__Data excerpts__.

+---+

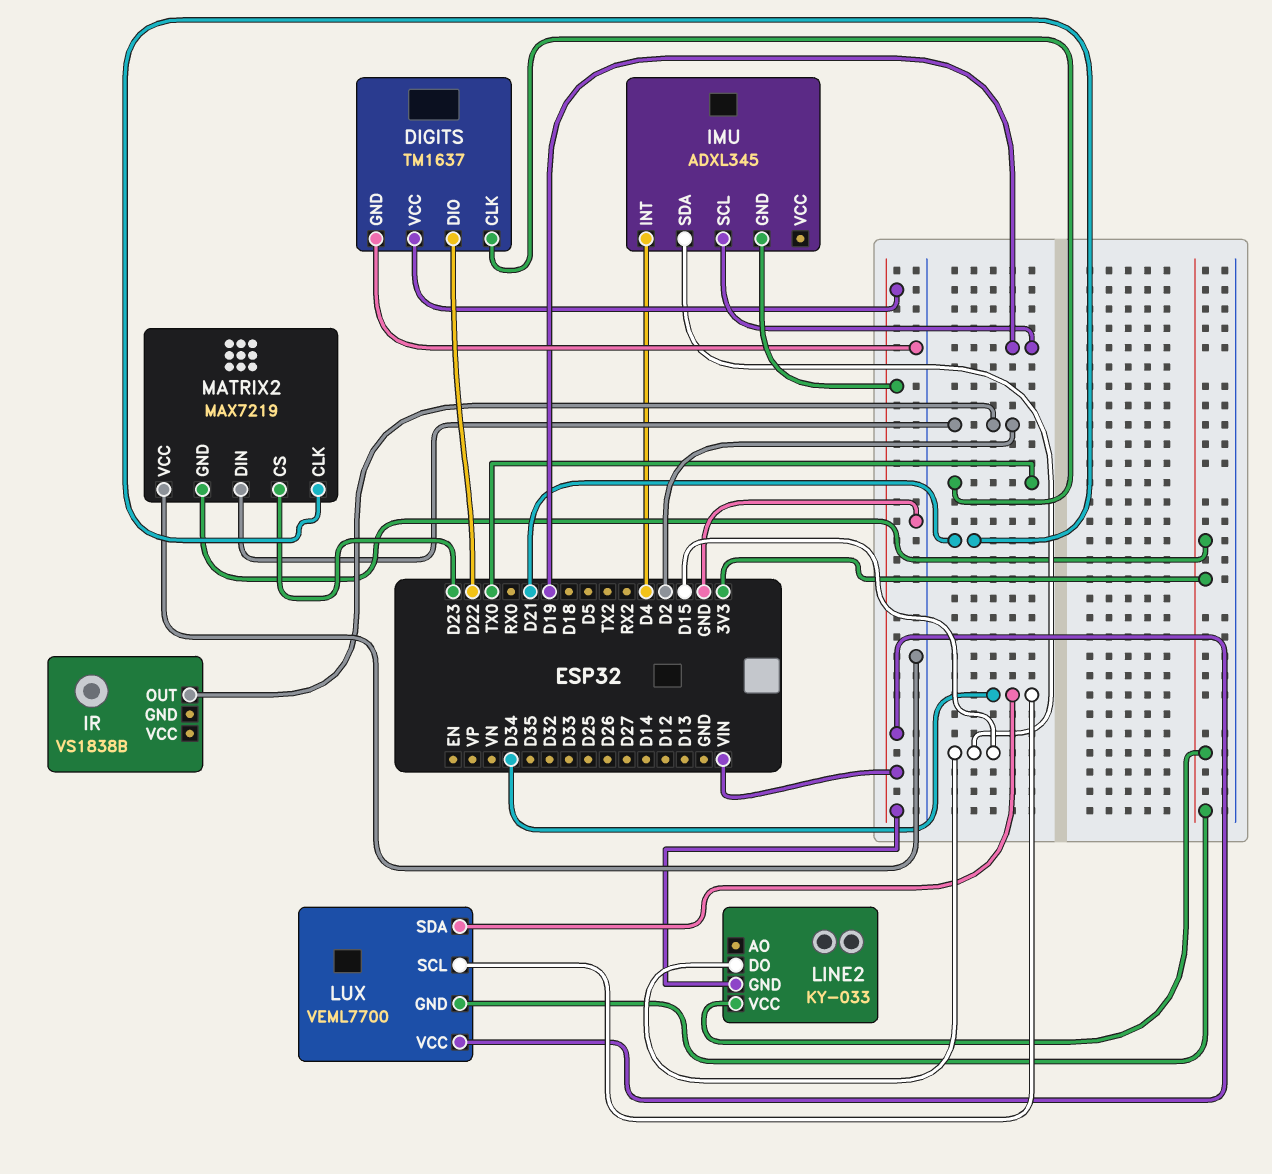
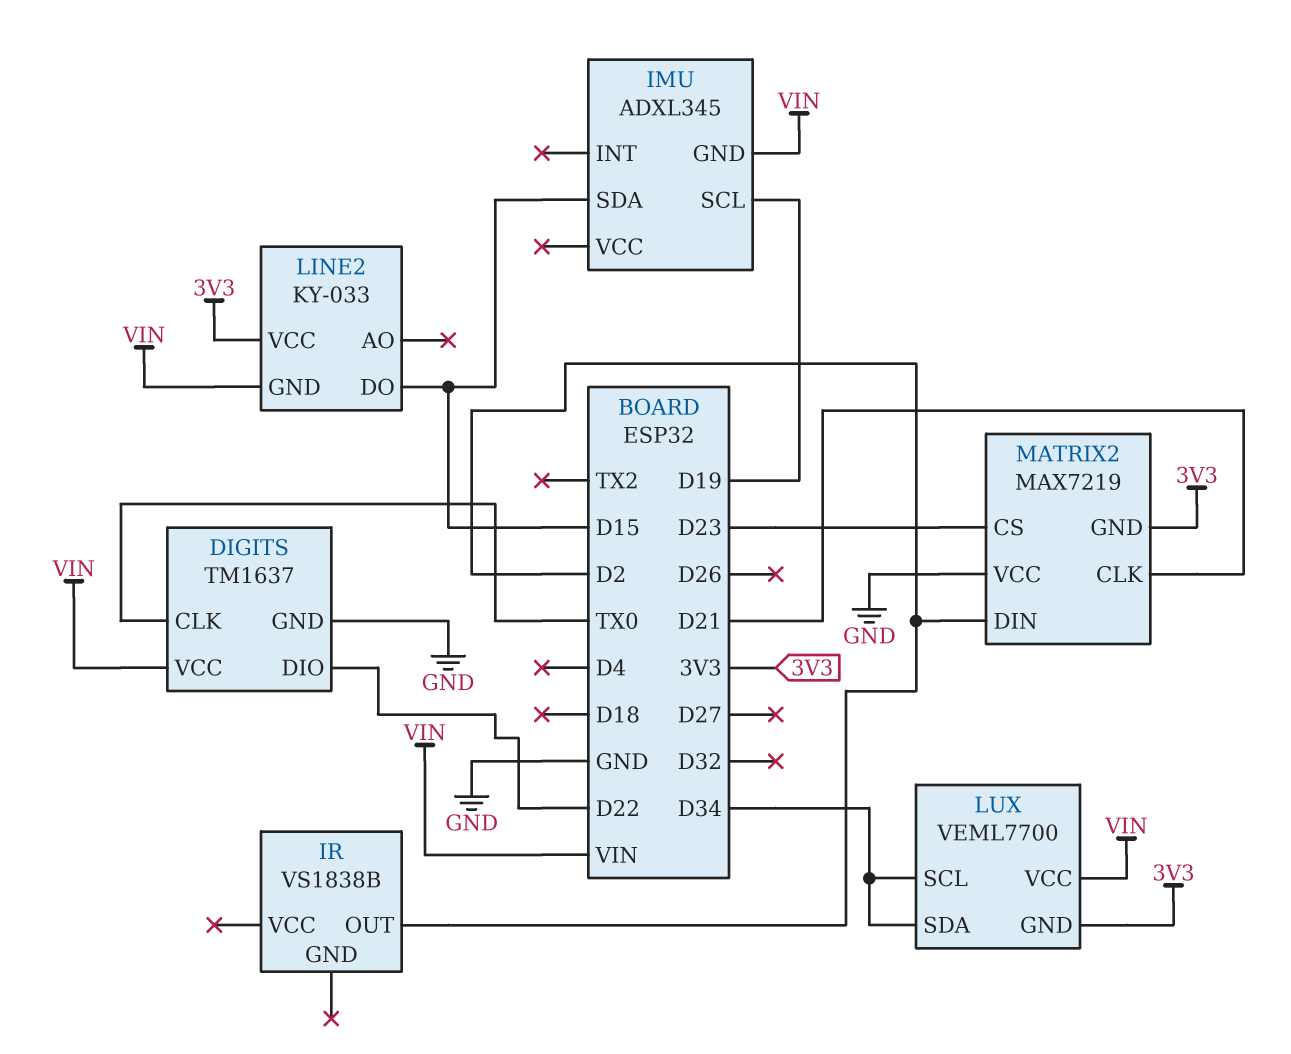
IMU pin INT: D4 -> none

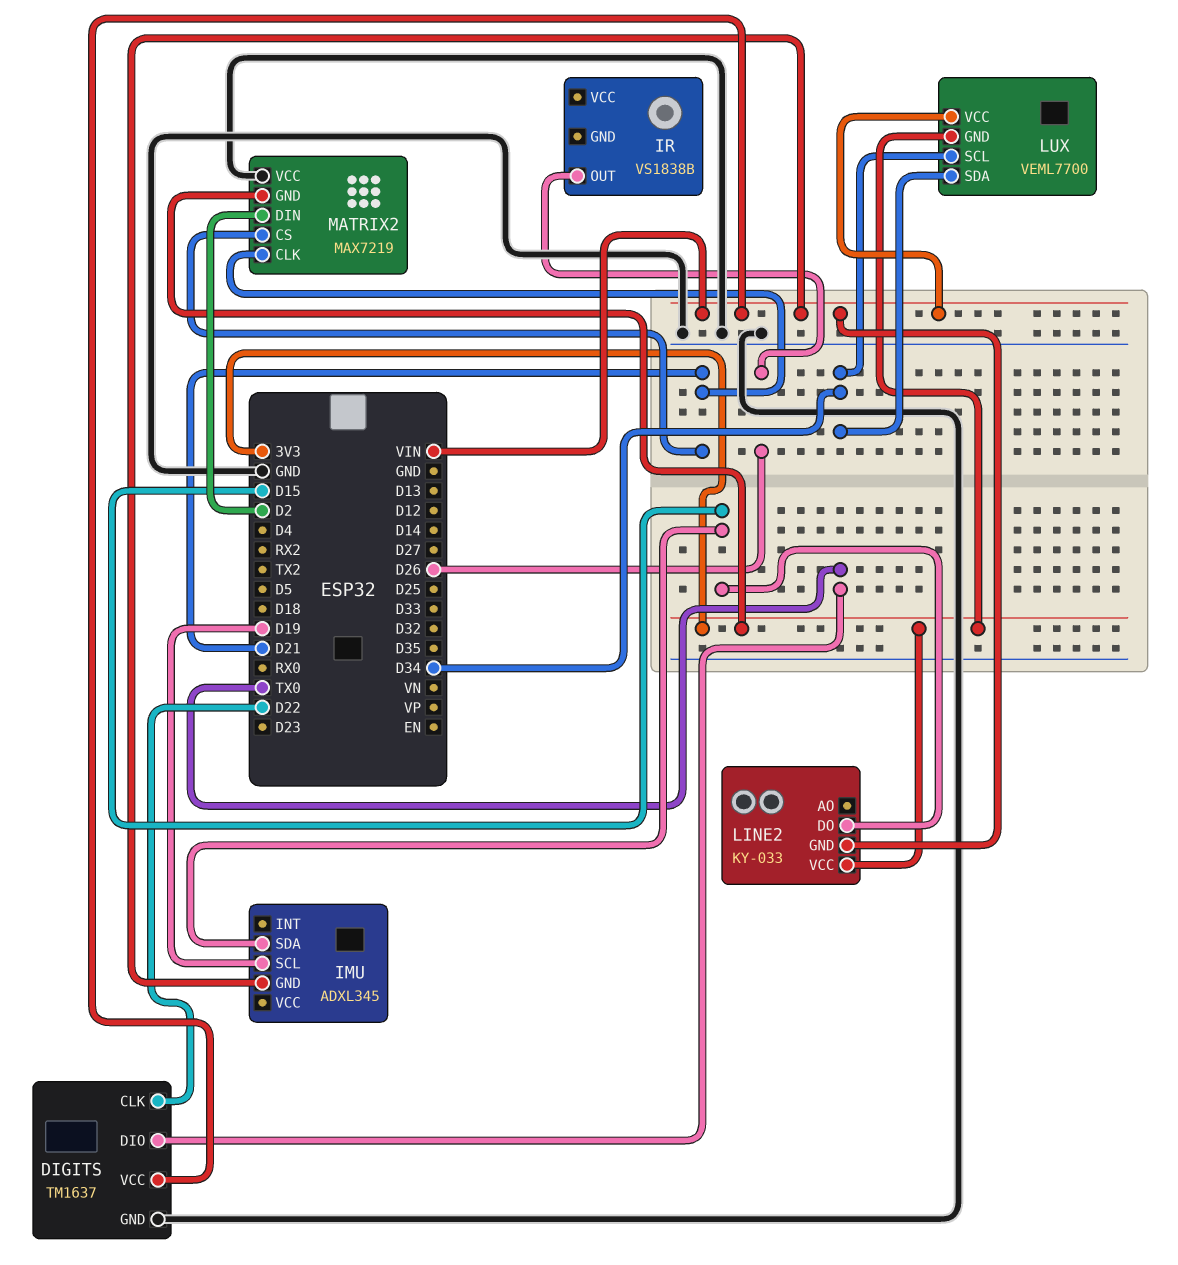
DIGITS pin CLK: TX0 -> D22
DIGITS pin DIO: D22 -> TX0
IR pin OUT: D2 -> D26
MATRIX2 pin CS: D23 -> D21

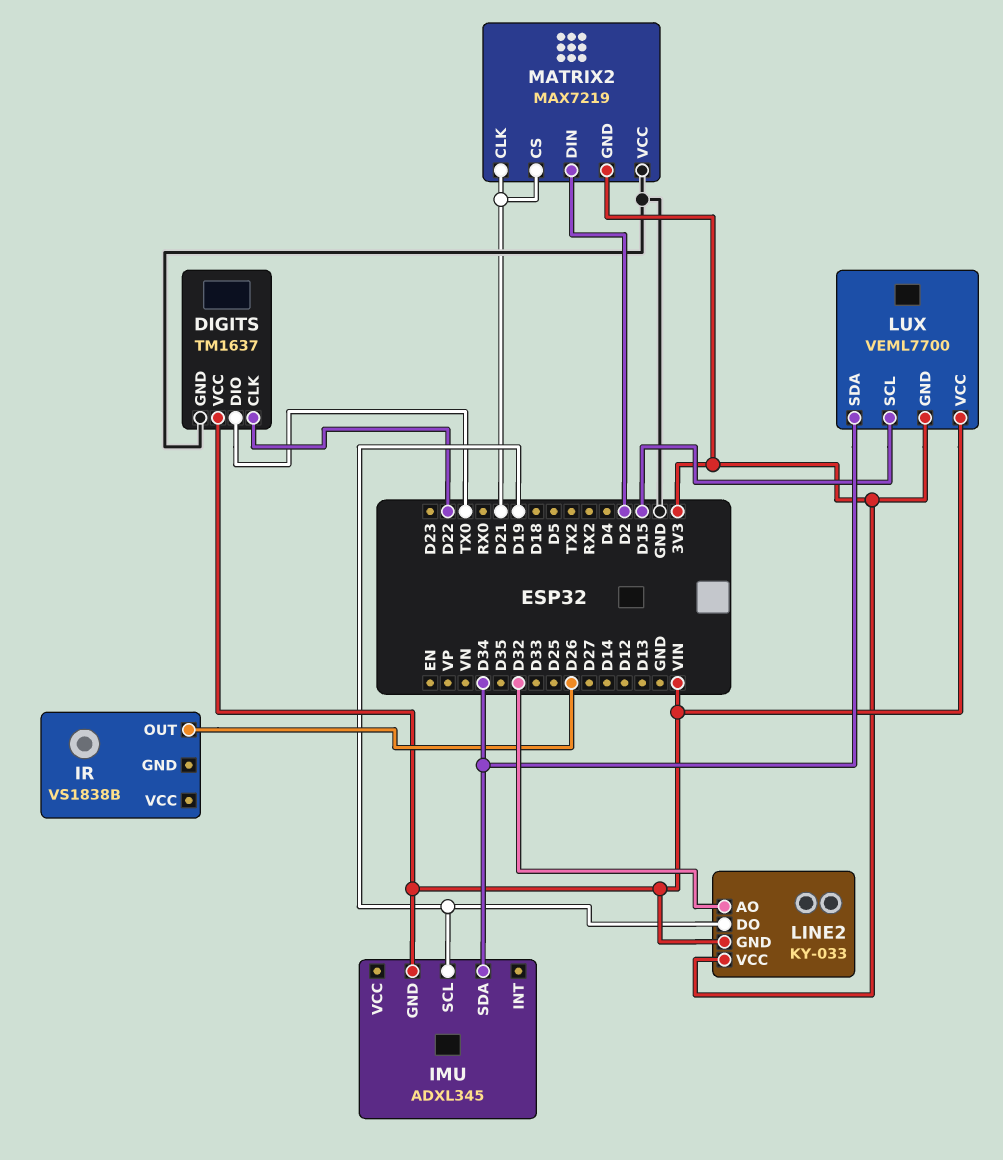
IMU pin SDA: D15 -> D34
LINE2 pin AO: none -> D32
LINE2 pin DO: D15 -> D19
LUX pin SCL: D34 -> D15

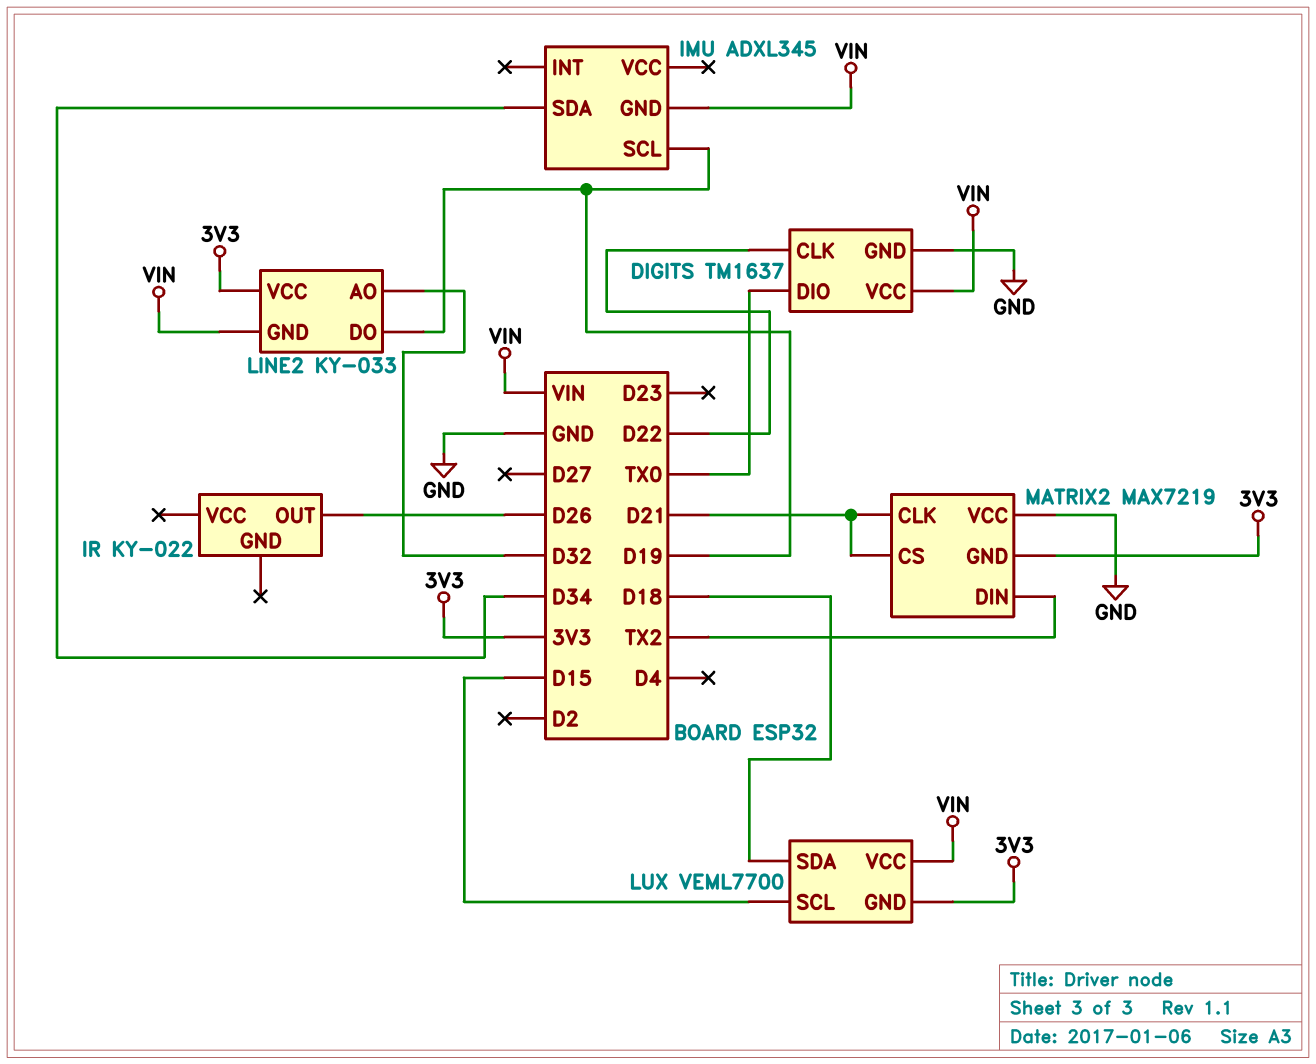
IR: VS1838B -> KY-022
LUX pin SDA: D34 -> D18
MATRIX2 pin DIN: D2 -> TX2

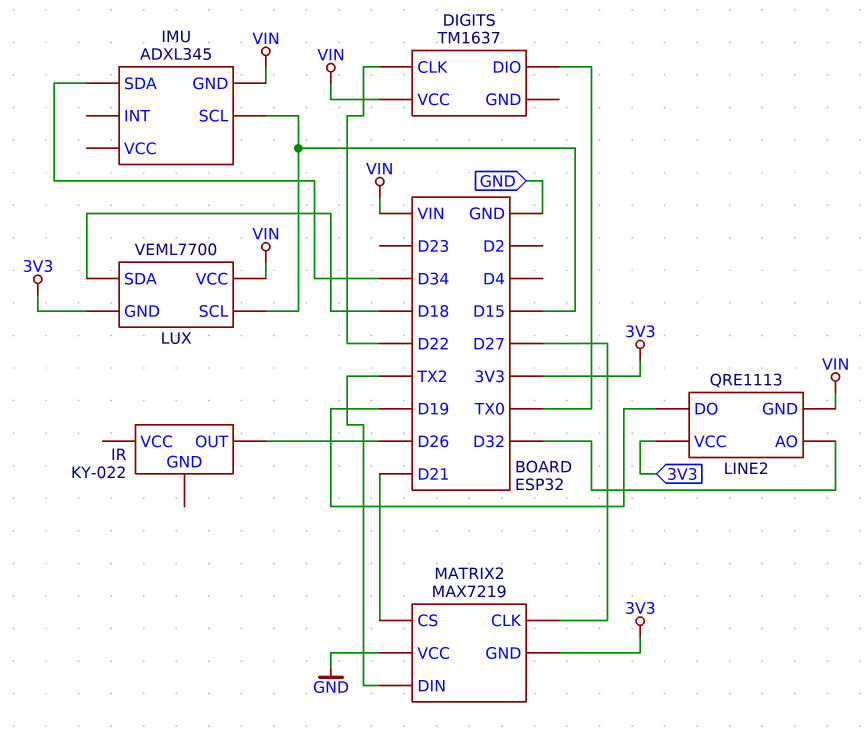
DIGITS pin GND: GND -> none
IMU pin SCL: D19 -> D15
LINE2: KY-033 -> QRE1113
MATRIX2 pin CLK: D21 -> D27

+---+

Your answer should be an exact copy of the records above, with no pictures in it.

__TASK RESULT__.
IMU pin INT: D4 -> none

DIGITS pin CLK: TX0 -> D22
DIGITS pin DIO: D22 -> TX0
IR pin OUT: D2 -> D26
MATRIX2 pin CS: D23 -> D21

IMU pin SDA: D15 -> D34
LINE2 pin AO: none -> D32
LINE2 pin DO: D15 -> D19
LUX pin SCL: D34 -> D15

IR: VS1838B -> KY-022
LUX pin SDA: D34 -> D18
MATRIX2 pin DIN: D2 -> TX2

DIGITS pin GND: GND -> none
IMU pin SCL: D19 -> D15
LINE2: KY-033 -> QRE1113
MATRIX2 pin CLK: D21 -> D27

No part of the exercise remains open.